[[ Supplied entries open ]]

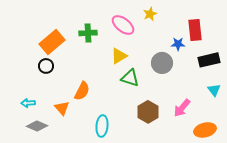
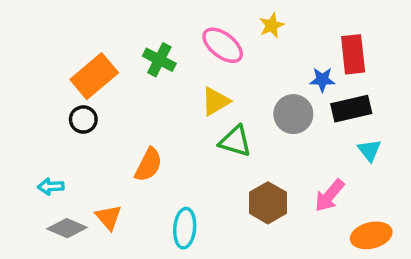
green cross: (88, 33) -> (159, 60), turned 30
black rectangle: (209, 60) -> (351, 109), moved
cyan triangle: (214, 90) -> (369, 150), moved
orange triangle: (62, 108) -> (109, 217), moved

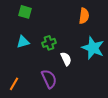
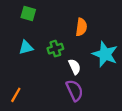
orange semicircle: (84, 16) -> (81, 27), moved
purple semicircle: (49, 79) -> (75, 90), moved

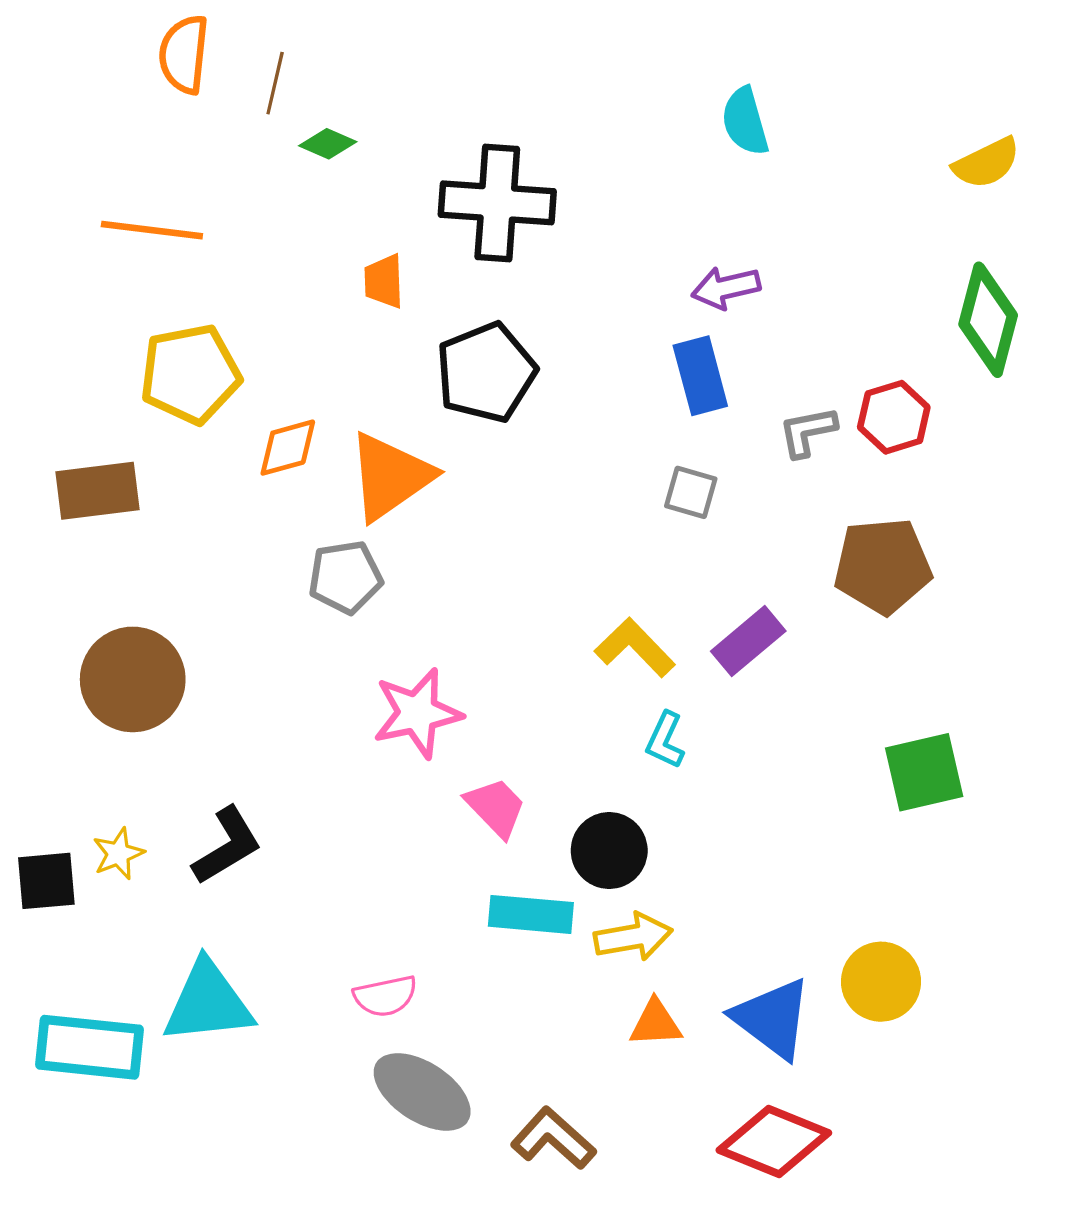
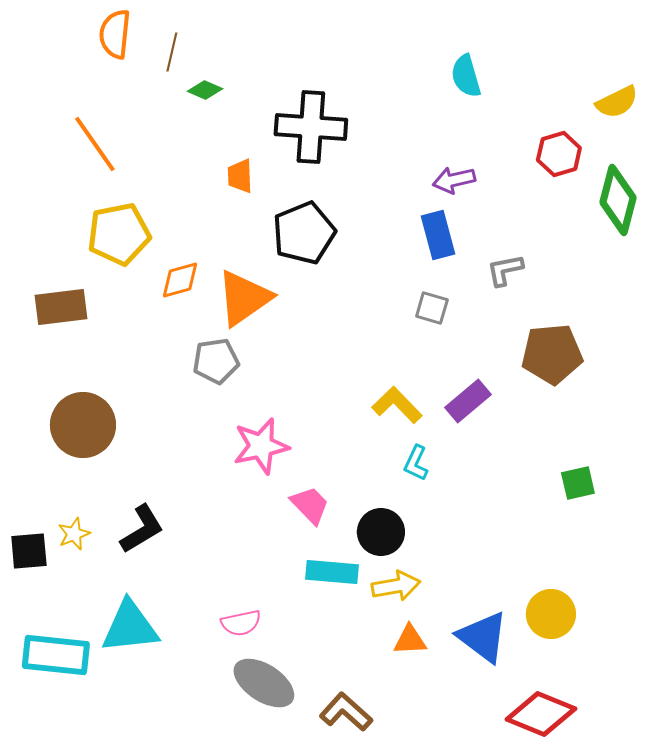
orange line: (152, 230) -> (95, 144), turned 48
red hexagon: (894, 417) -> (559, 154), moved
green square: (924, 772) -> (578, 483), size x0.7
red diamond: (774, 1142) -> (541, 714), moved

[[ Supplied entries closed ]]

• **Your instructions**
Every entry should be written out word for word, except for its pictures.

• **Answer to this task**
green cross: (88, 33) -> (159, 60), turned 30
black rectangle: (209, 60) -> (351, 109), moved
cyan triangle: (214, 90) -> (369, 150), moved
orange triangle: (62, 108) -> (109, 217), moved

orange semicircle: (84, 16) -> (81, 27), moved
purple semicircle: (49, 79) -> (75, 90), moved

orange line: (152, 230) -> (95, 144), turned 48
red hexagon: (894, 417) -> (559, 154), moved
green square: (924, 772) -> (578, 483), size x0.7
red diamond: (774, 1142) -> (541, 714), moved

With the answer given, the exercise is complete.